[Data listing]
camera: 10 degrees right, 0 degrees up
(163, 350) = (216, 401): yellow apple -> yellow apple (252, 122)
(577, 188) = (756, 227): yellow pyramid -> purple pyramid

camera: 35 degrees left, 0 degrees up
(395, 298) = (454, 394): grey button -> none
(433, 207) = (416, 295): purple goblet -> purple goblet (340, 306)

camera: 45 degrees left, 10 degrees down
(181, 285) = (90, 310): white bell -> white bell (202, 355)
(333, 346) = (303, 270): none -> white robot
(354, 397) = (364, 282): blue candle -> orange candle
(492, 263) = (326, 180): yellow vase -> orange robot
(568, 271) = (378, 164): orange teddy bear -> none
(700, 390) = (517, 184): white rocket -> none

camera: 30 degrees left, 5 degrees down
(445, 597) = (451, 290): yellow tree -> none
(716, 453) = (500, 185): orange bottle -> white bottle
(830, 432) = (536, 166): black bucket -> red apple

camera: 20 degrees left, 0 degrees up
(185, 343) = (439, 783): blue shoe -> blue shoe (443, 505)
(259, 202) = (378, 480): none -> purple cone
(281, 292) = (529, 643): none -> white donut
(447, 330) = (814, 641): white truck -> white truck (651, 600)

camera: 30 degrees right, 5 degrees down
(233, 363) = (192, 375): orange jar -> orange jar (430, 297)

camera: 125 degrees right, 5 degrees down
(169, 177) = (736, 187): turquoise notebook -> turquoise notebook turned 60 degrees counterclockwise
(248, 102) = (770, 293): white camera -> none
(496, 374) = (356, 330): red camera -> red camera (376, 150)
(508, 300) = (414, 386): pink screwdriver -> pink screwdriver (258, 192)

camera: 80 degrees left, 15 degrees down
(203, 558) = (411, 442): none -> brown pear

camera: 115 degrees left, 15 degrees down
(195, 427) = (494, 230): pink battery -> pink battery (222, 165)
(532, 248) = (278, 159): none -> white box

[Your instructions] Only the lines from the first line of the records through the line with "(492, 263) = (326, 180): yellow" should be reproduced, exactly and with nothing added.

[Task output]
camera: 10 degrees right, 0 degrees up
(163, 350) = (216, 401): yellow apple -> yellow apple (252, 122)
(577, 188) = (756, 227): yellow pyramid -> purple pyramid

camera: 35 degrees left, 0 degrees up
(395, 298) = (454, 394): grey button -> none
(433, 207) = (416, 295): purple goblet -> purple goblet (340, 306)

camera: 45 degrees left, 10 degrees down
(181, 285) = (90, 310): white bell -> white bell (202, 355)
(333, 346) = (303, 270): none -> white robot
(354, 397) = (364, 282): blue candle -> orange candle
(492, 263) = (326, 180): yellow vase -> orange robot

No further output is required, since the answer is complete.